* _DATASET EXTRACT_
□ □ □ □ □
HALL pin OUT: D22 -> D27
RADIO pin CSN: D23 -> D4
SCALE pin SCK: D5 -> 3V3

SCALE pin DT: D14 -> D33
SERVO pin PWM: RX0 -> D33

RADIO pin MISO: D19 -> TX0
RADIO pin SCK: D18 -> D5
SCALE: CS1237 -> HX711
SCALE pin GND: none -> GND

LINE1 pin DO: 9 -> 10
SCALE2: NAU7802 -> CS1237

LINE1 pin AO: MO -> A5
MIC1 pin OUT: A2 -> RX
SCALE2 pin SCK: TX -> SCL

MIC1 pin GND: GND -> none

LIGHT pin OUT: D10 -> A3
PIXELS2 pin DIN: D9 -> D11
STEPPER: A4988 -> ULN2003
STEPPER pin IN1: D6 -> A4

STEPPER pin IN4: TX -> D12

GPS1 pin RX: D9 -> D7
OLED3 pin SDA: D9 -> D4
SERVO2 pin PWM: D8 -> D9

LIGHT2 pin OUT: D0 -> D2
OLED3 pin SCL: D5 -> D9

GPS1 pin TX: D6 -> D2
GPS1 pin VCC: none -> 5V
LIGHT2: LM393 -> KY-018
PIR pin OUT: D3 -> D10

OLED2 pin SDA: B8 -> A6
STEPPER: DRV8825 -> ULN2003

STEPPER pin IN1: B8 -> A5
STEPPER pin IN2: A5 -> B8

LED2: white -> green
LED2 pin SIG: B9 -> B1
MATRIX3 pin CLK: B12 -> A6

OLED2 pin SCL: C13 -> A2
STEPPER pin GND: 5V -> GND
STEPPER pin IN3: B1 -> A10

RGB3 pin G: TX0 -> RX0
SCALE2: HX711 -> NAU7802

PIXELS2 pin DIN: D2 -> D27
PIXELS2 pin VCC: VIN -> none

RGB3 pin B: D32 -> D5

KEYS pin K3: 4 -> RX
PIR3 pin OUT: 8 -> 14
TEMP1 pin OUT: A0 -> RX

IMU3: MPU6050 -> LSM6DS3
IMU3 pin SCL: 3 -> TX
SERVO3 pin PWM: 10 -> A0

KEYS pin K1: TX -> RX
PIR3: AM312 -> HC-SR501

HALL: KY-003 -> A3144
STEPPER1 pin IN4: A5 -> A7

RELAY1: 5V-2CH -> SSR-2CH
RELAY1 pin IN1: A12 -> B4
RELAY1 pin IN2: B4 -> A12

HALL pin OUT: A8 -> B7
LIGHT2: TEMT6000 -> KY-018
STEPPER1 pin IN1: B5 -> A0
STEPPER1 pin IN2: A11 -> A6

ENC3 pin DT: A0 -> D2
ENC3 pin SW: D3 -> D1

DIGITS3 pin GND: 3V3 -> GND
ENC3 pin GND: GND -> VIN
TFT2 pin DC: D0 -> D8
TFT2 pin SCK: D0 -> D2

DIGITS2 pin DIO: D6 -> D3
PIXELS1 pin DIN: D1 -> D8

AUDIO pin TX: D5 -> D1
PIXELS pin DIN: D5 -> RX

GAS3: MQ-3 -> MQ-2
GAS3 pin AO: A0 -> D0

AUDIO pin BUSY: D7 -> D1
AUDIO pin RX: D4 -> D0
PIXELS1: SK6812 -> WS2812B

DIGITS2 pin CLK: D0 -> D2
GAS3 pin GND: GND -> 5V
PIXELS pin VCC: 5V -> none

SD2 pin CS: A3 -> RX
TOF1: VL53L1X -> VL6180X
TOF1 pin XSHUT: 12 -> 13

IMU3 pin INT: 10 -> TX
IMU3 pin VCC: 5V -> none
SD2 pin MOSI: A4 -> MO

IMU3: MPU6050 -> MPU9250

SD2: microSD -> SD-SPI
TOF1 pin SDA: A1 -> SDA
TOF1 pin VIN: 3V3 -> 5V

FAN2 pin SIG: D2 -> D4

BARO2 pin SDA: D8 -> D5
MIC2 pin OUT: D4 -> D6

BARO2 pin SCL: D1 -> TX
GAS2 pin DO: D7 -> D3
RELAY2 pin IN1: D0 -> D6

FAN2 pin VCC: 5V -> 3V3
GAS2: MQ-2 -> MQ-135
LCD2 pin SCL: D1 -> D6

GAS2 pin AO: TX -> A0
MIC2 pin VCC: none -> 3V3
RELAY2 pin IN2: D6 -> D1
□ □ □ □ □
* _WHAT YOU NEED TO DO_
Output the material above exactly, but only from the line that carries "IMU3: MPU6050 -> LSM6DS3" through the line that carries "ENC3 pin DT: A0 -> D2".

* _TASK RESPONSE_
IMU3: MPU6050 -> LSM6DS3
IMU3 pin SCL: 3 -> TX
SERVO3 pin PWM: 10 -> A0

KEYS pin K1: TX -> RX
PIR3: AM312 -> HC-SR501

HALL: KY-003 -> A3144
STEPPER1 pin IN4: A5 -> A7

RELAY1: 5V-2CH -> SSR-2CH
RELAY1 pin IN1: A12 -> B4
RELAY1 pin IN2: B4 -> A12

HALL pin OUT: A8 -> B7
LIGHT2: TEMT6000 -> KY-018
STEPPER1 pin IN1: B5 -> A0
STEPPER1 pin IN2: A11 -> A6

ENC3 pin DT: A0 -> D2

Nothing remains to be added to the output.